:: Material provided

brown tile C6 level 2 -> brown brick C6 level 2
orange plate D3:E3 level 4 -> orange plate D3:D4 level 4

::::
:: Material provided

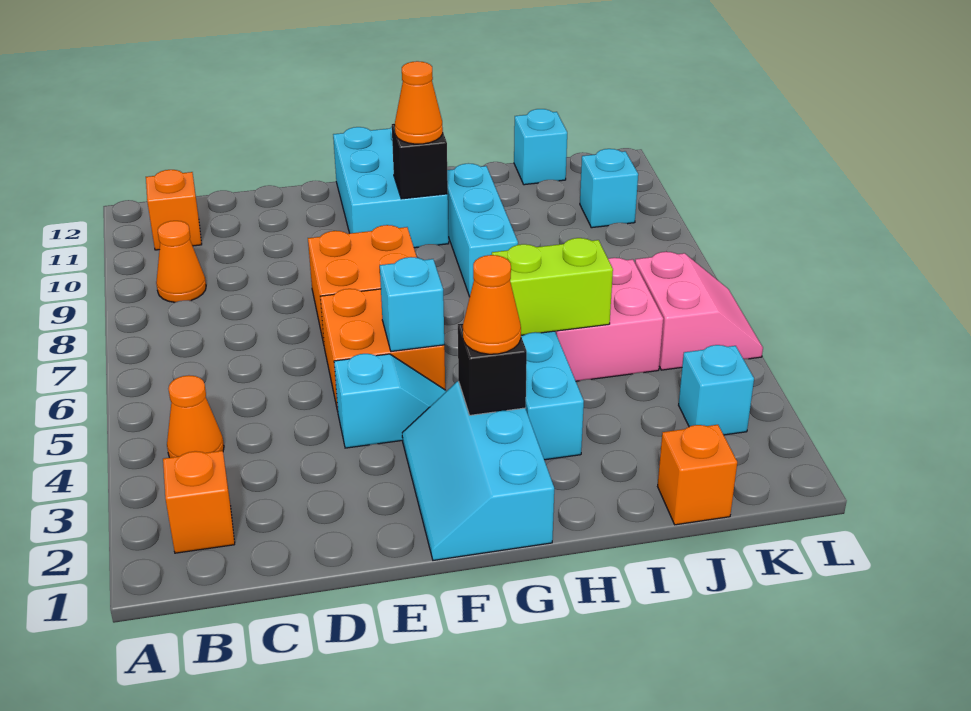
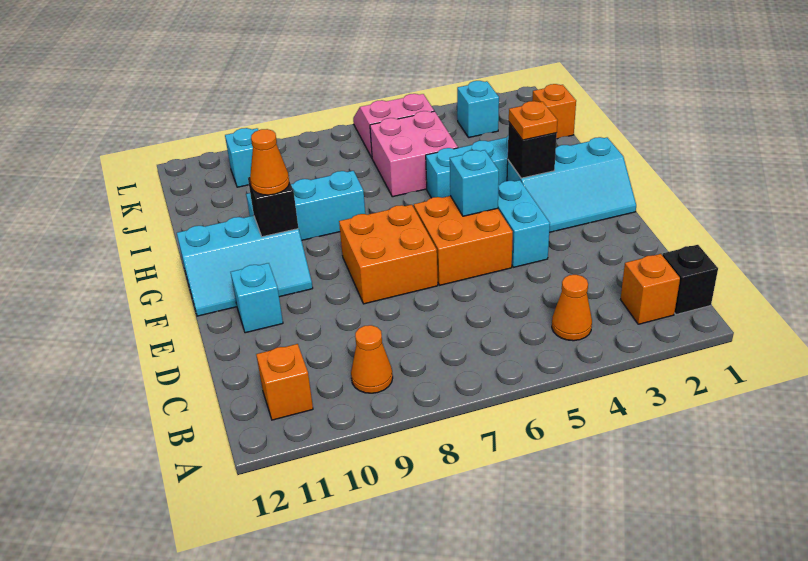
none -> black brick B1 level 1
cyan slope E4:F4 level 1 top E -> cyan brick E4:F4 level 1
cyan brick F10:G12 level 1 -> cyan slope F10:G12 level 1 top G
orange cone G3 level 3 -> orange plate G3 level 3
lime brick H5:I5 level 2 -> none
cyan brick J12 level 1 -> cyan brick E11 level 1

::::
:: Material provided

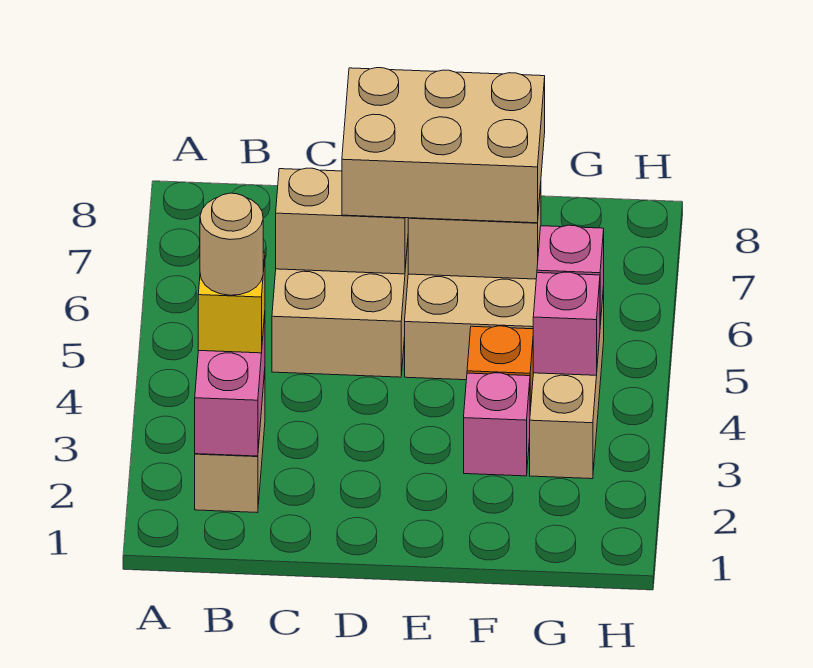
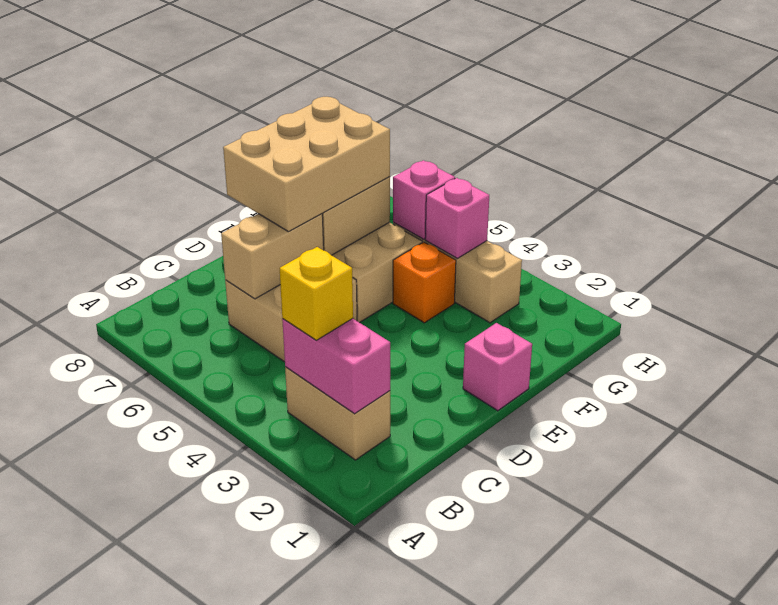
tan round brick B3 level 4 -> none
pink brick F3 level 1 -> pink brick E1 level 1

::::

**Activity:**
From the entries above, extract only the lines running from the one containing "none -> black brick B1 level 1" through the one containing "cyan brick J12", inclusive.

**Answer:**
none -> black brick B1 level 1
cyan slope E4:F4 level 1 top E -> cyan brick E4:F4 level 1
cyan brick F10:G12 level 1 -> cyan slope F10:G12 level 1 top G
orange cone G3 level 3 -> orange plate G3 level 3
lime brick H5:I5 level 2 -> none
cyan brick J12 level 1 -> cyan brick E11 level 1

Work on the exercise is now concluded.